═══ SUPPLIED RECORDS

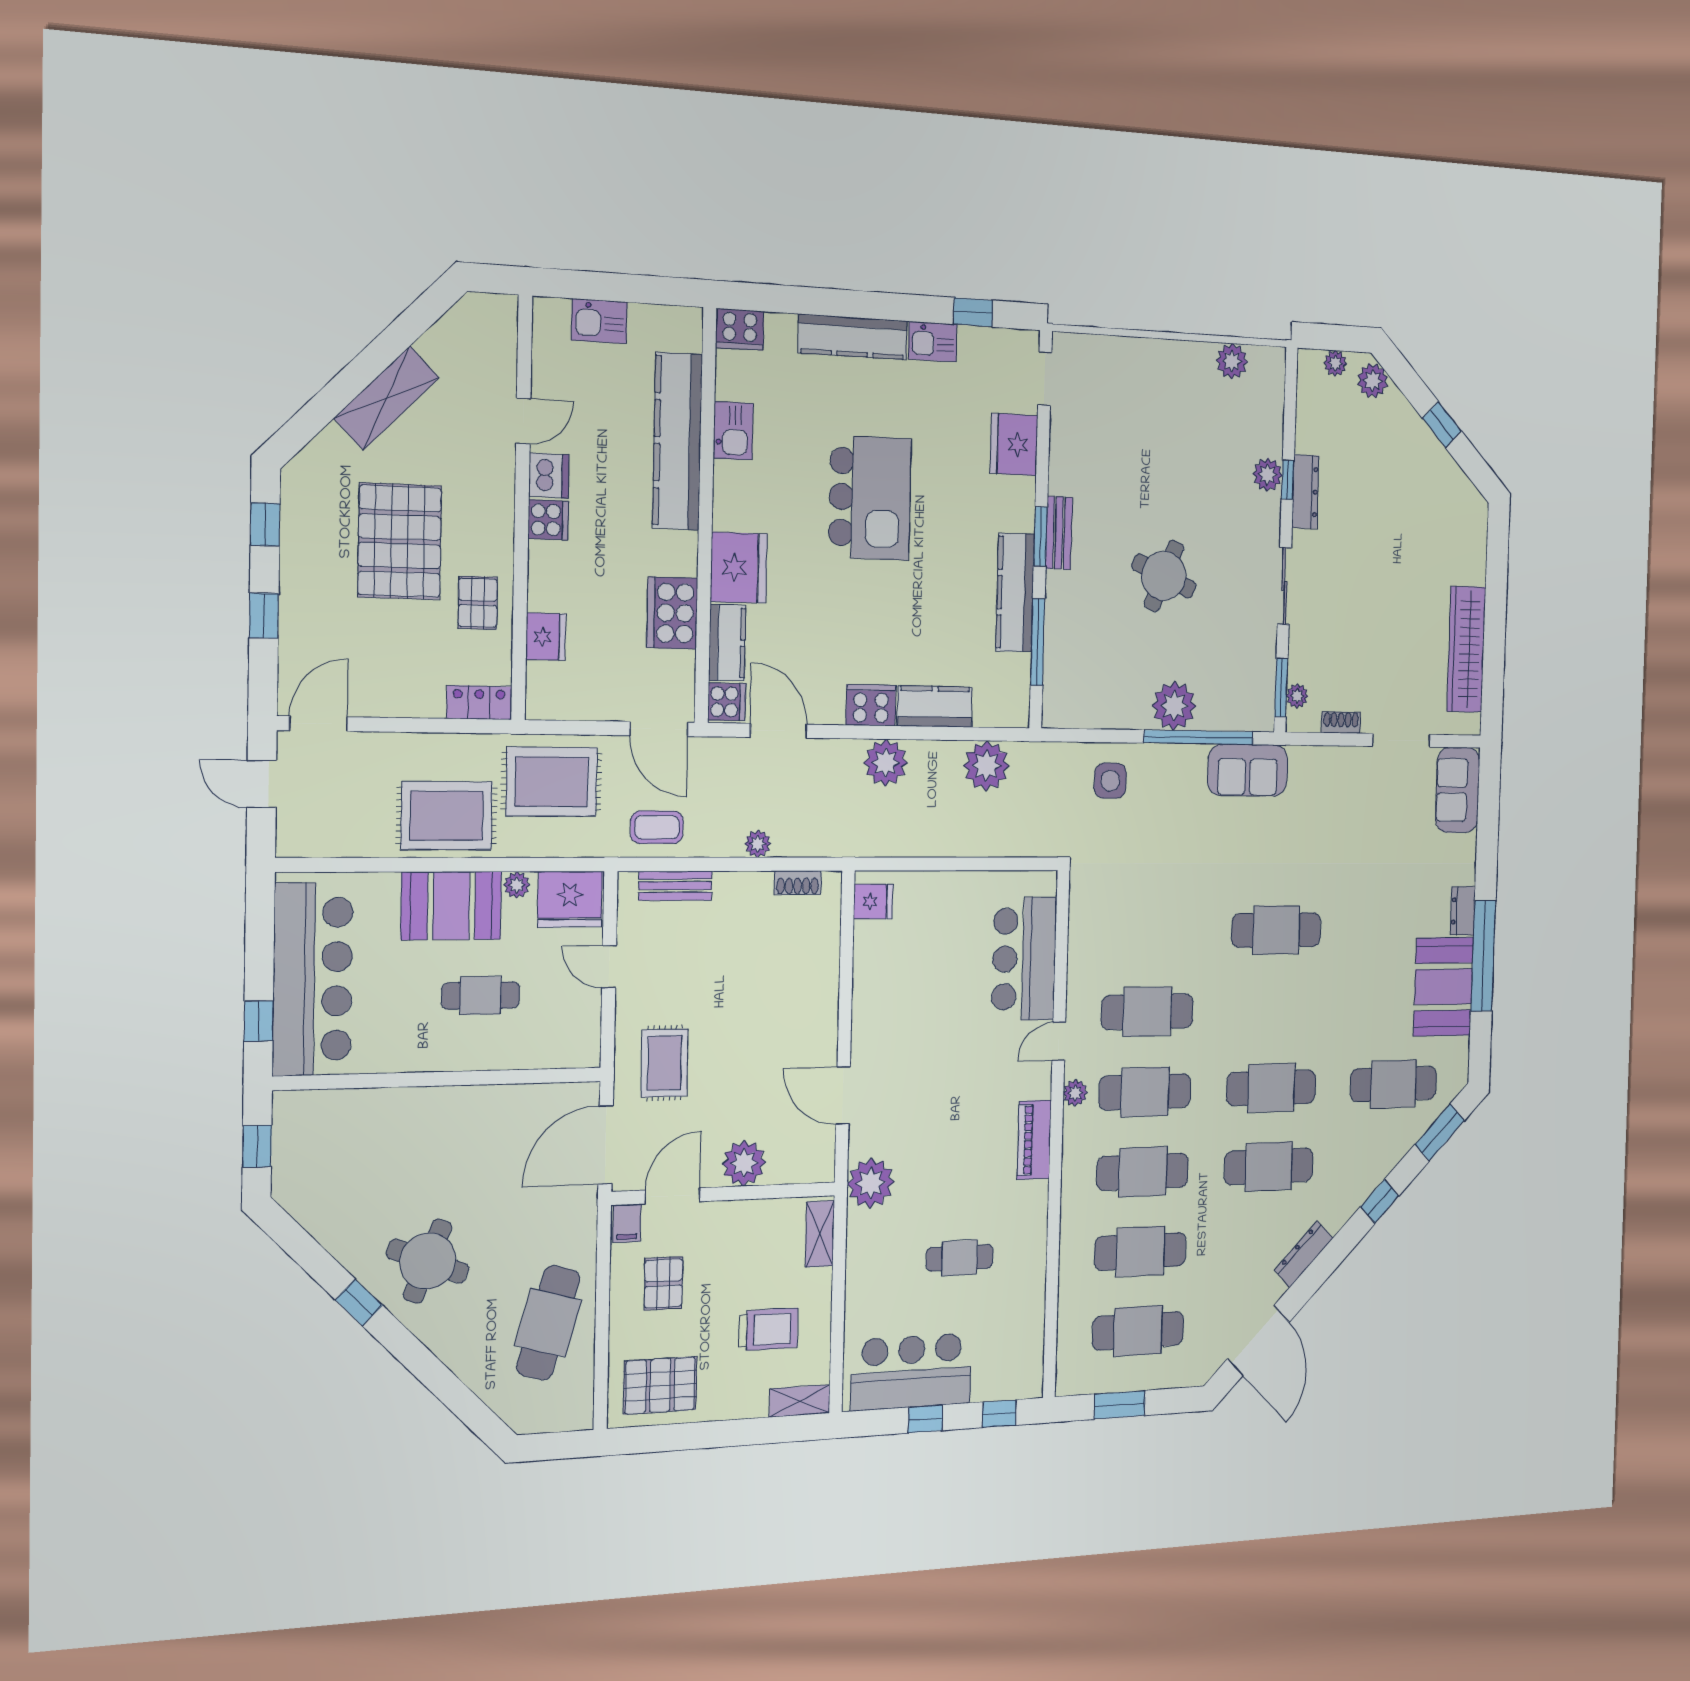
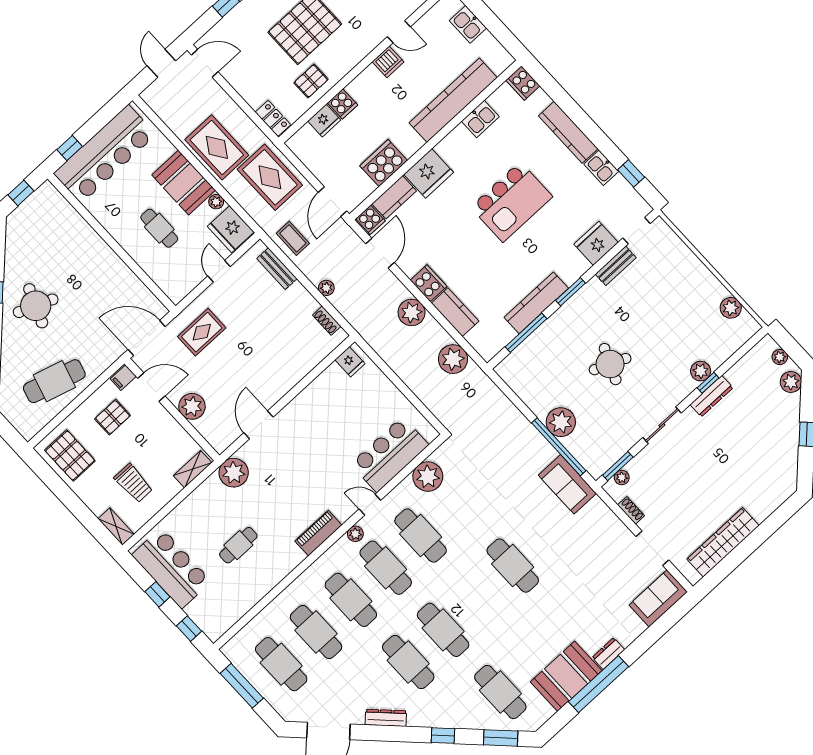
cooker: (548, 520) -> (342, 104), moved
bench: (1059, 533) -> (616, 266), moved
side table: (1110, 781) -> (501, 423), removed
plant: (1091, 936) -> (428, 477), added
cafe table: (960, 1258) -> (238, 545), turned 90
window: (1119, 1405) -> (242, 686), width x1.44

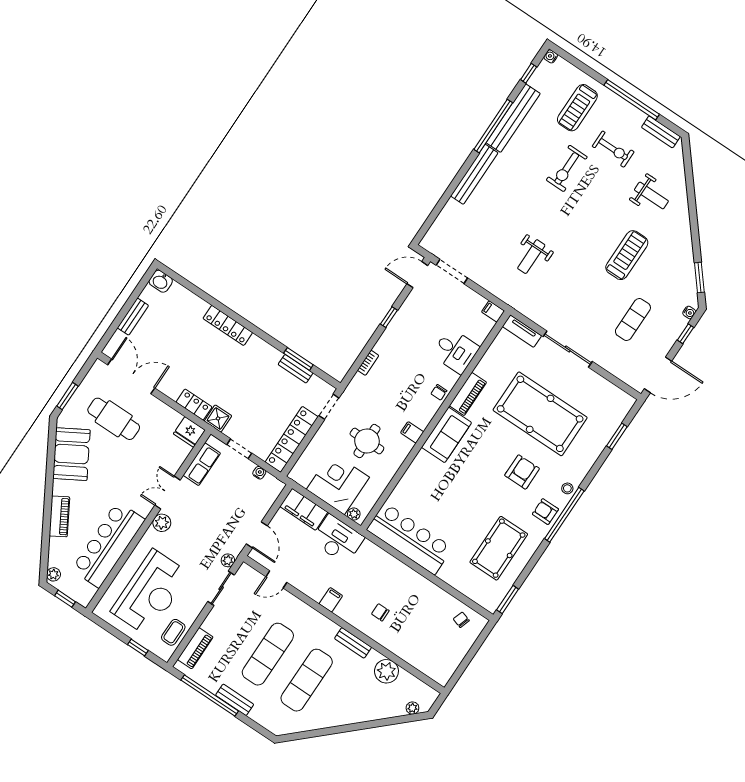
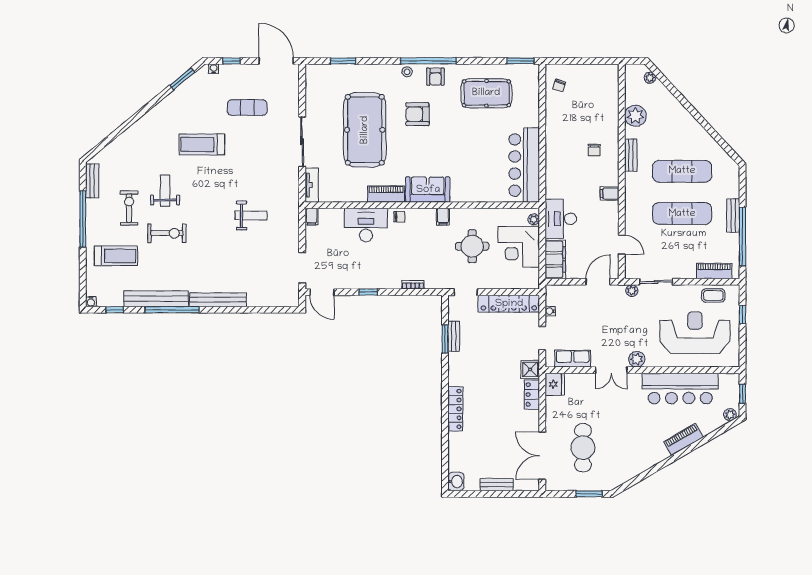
weight bench: (651, 195) -> (165, 191), moved
desk: (455, 351) -> (366, 225), width x1.37
booth: (71, 454) -> (631, 462), removed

══════

* [EXERCISE AIM]: Pictures do not belong in the copy. Output all of the records exactly.

* [PROBLEM SOLUTION]:
cooker: (548, 520) -> (342, 104), moved
bench: (1059, 533) -> (616, 266), moved
side table: (1110, 781) -> (501, 423), removed
plant: (1091, 936) -> (428, 477), added
cafe table: (960, 1258) -> (238, 545), turned 90
window: (1119, 1405) -> (242, 686), width x1.44

weight bench: (651, 195) -> (165, 191), moved
desk: (455, 351) -> (366, 225), width x1.37
booth: (71, 454) -> (631, 462), removed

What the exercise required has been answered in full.